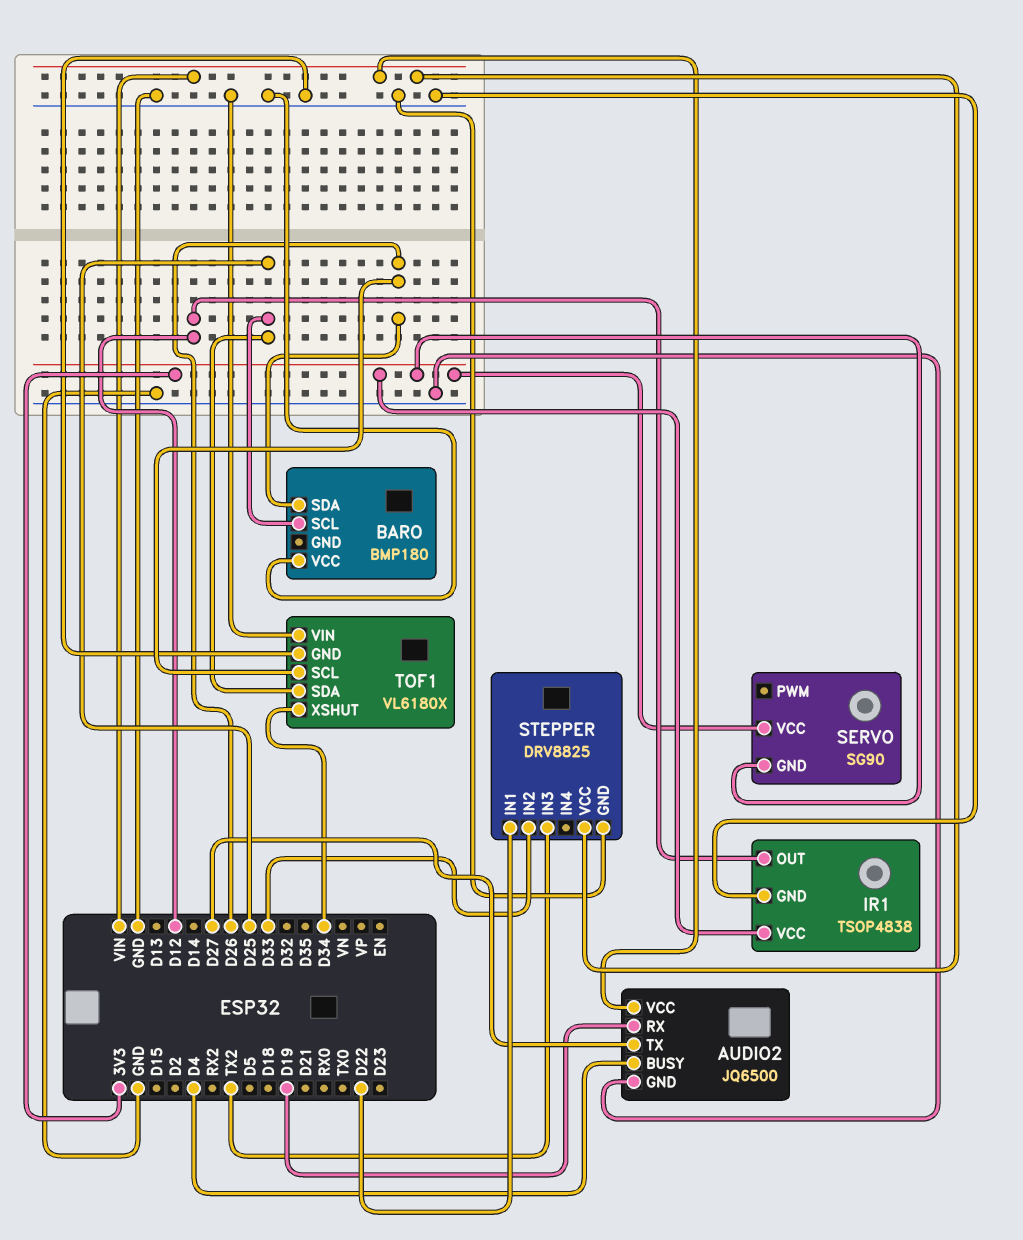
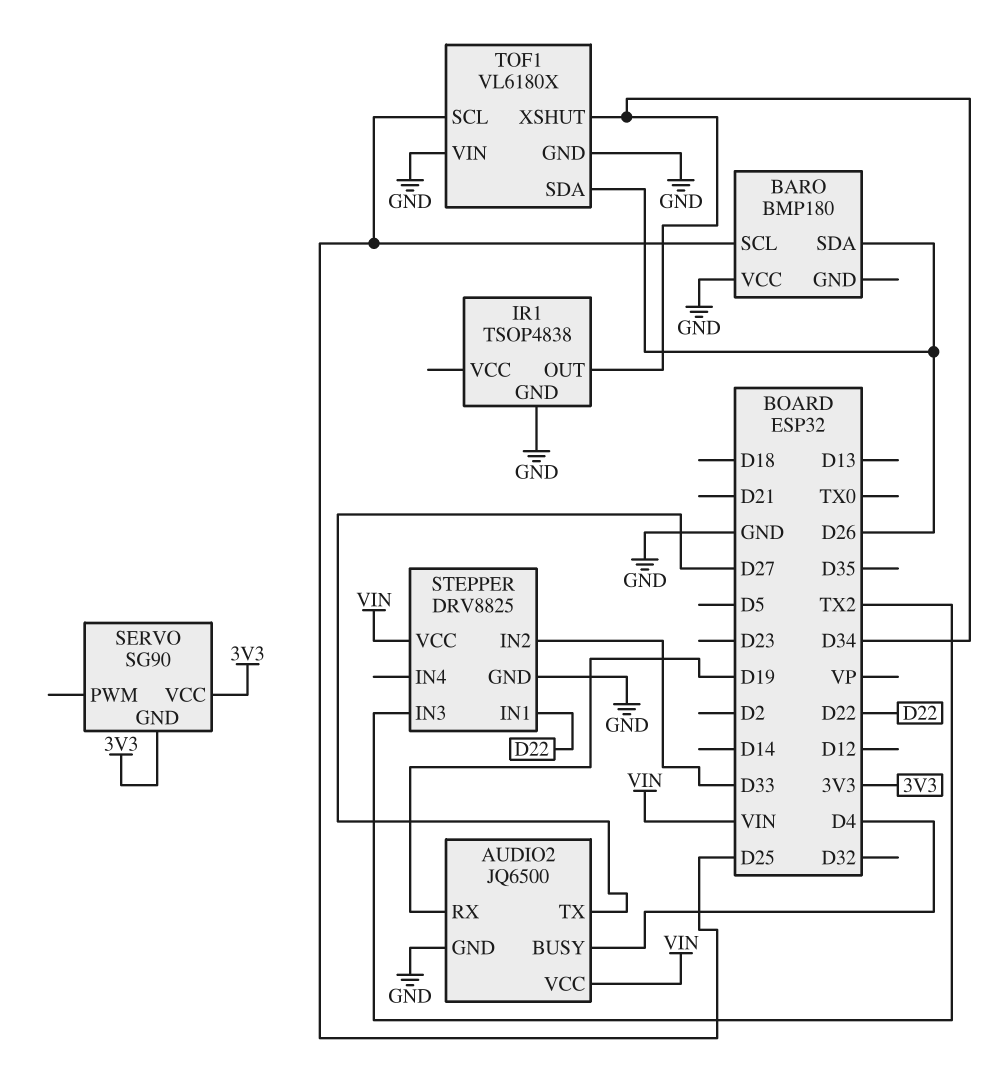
IR1 pin OUT: D12 -> D34
IR1 pin VCC: 3V3 -> none
TOF1 pin SCL: D26 -> D25
TOF1 pin SDA: D25 -> D26

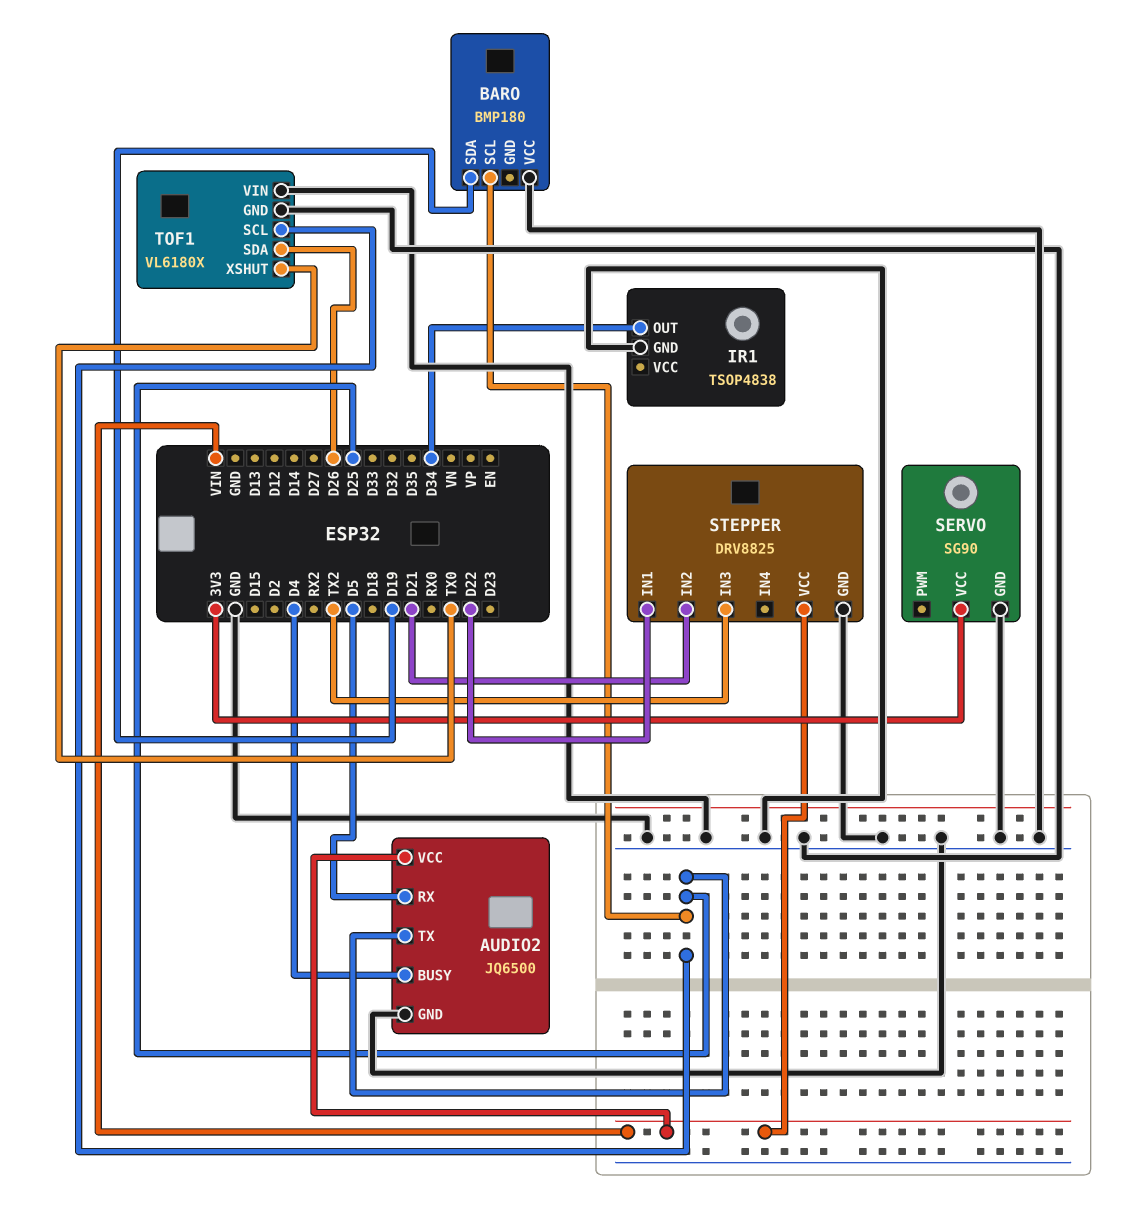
AUDIO2 pin RX: D19 -> D5
AUDIO2 pin TX: D27 -> D25
BARO pin SDA: D26 -> D19
SERVO pin GND: 3V3 -> GND
STEPPER pin IN2: D33 -> D21
TOF1 pin XSHUT: D34 -> TX0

- - - - - - -

ABOUT THIS TASK: The listing must be returned in full and exactly, apart from its pictures.

RESULT OF THE EXERCISE:
IR1 pin OUT: D12 -> D34
IR1 pin VCC: 3V3 -> none
TOF1 pin SCL: D26 -> D25
TOF1 pin SDA: D25 -> D26

AUDIO2 pin RX: D19 -> D5
AUDIO2 pin TX: D27 -> D25
BARO pin SDA: D26 -> D19
SERVO pin GND: 3V3 -> GND
STEPPER pin IN2: D33 -> D21
TOF1 pin XSHUT: D34 -> TX0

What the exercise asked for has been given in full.